┌──
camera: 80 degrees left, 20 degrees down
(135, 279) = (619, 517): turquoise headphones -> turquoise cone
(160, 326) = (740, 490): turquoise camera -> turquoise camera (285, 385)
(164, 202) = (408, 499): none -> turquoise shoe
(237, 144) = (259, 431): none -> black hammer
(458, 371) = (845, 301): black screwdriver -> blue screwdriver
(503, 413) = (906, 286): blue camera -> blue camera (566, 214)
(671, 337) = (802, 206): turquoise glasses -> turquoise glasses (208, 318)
└──
▶ _Work item_:
Letter for letter, copy all of the entries above.

▶ _Solution to this problem_:
camera: 80 degrees left, 20 degrees down
(135, 279) = (619, 517): turquoise headphones -> turquoise cone
(160, 326) = (740, 490): turquoise camera -> turquoise camera (285, 385)
(164, 202) = (408, 499): none -> turquoise shoe
(237, 144) = (259, 431): none -> black hammer
(458, 371) = (845, 301): black screwdriver -> blue screwdriver
(503, 413) = (906, 286): blue camera -> blue camera (566, 214)
(671, 337) = (802, 206): turquoise glasses -> turquoise glasses (208, 318)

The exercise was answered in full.